# Directions for this task
Your job with the data below: print everything from the line that holds "yellow plate I1 level 1 -> none" down to the line that holds "pink plate O4:O5", ends included, exactly, and nothing else.

# The input
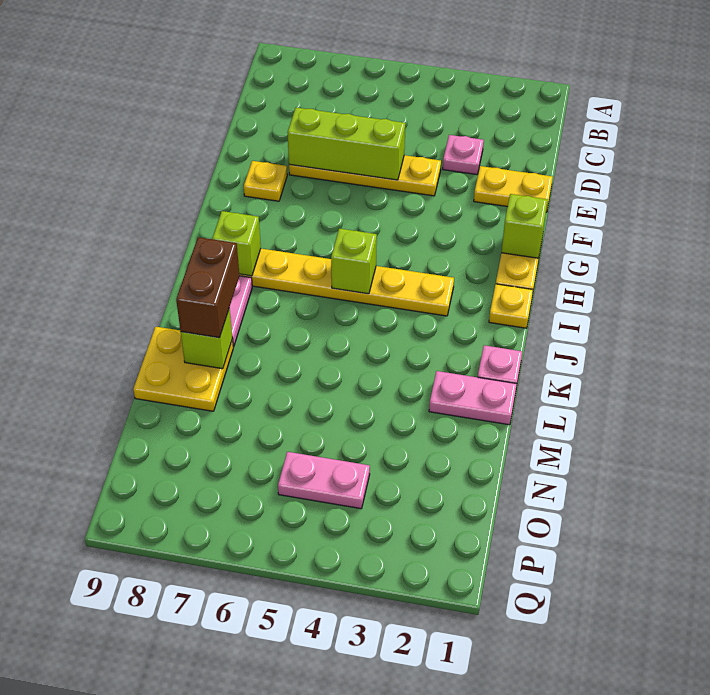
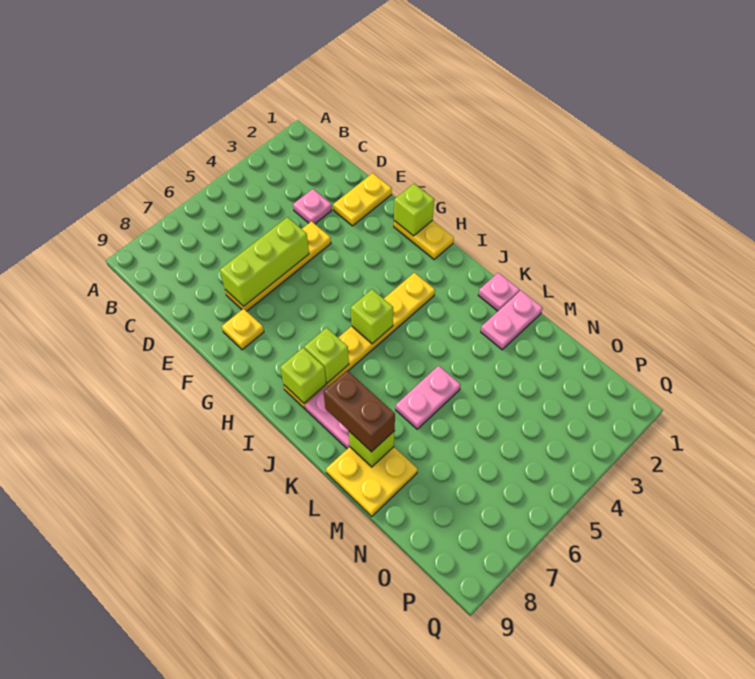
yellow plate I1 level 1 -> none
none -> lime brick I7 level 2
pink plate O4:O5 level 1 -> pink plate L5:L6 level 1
---
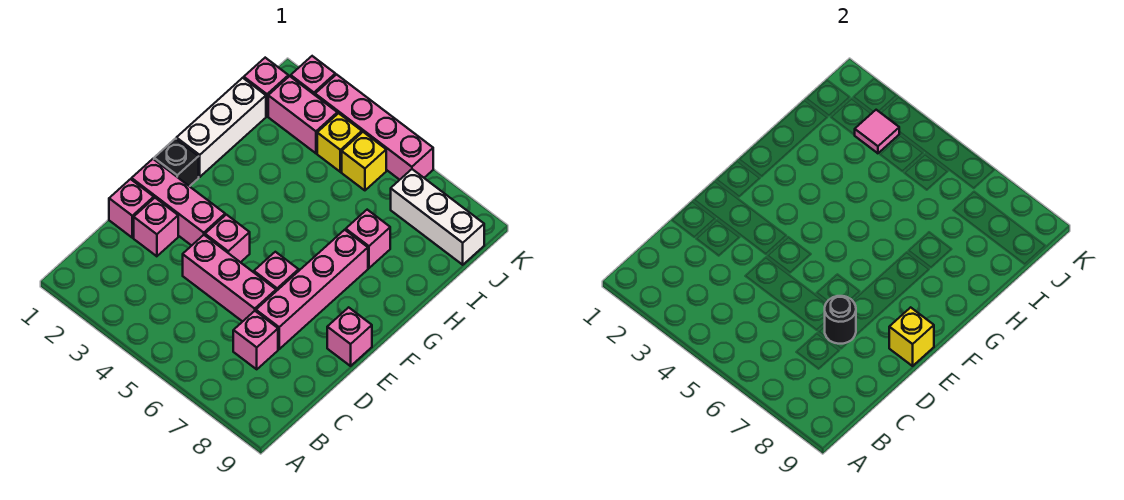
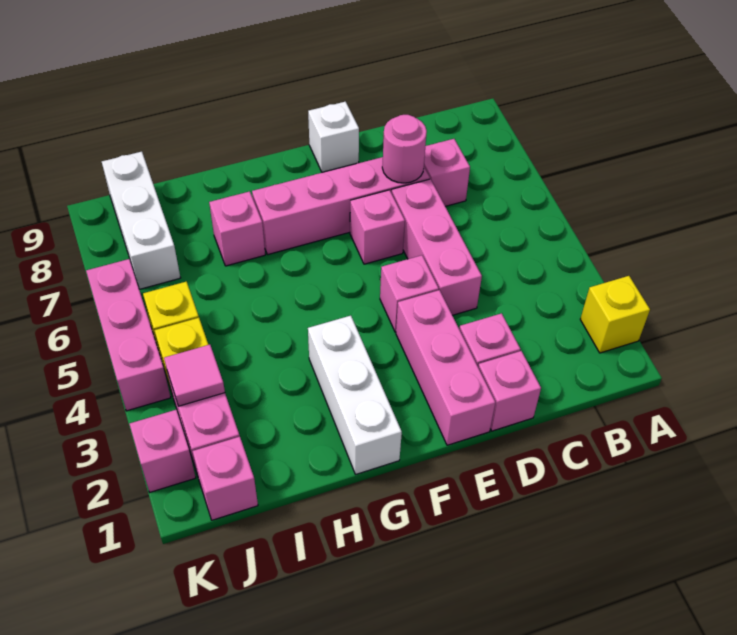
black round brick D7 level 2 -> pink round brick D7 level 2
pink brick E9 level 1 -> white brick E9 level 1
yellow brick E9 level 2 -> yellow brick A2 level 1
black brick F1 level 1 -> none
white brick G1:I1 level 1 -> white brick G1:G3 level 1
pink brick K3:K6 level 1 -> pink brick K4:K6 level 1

# Exercise result
yellow plate I1 level 1 -> none
none -> lime brick I7 level 2
pink plate O4:O5 level 1 -> pink plate L5:L6 level 1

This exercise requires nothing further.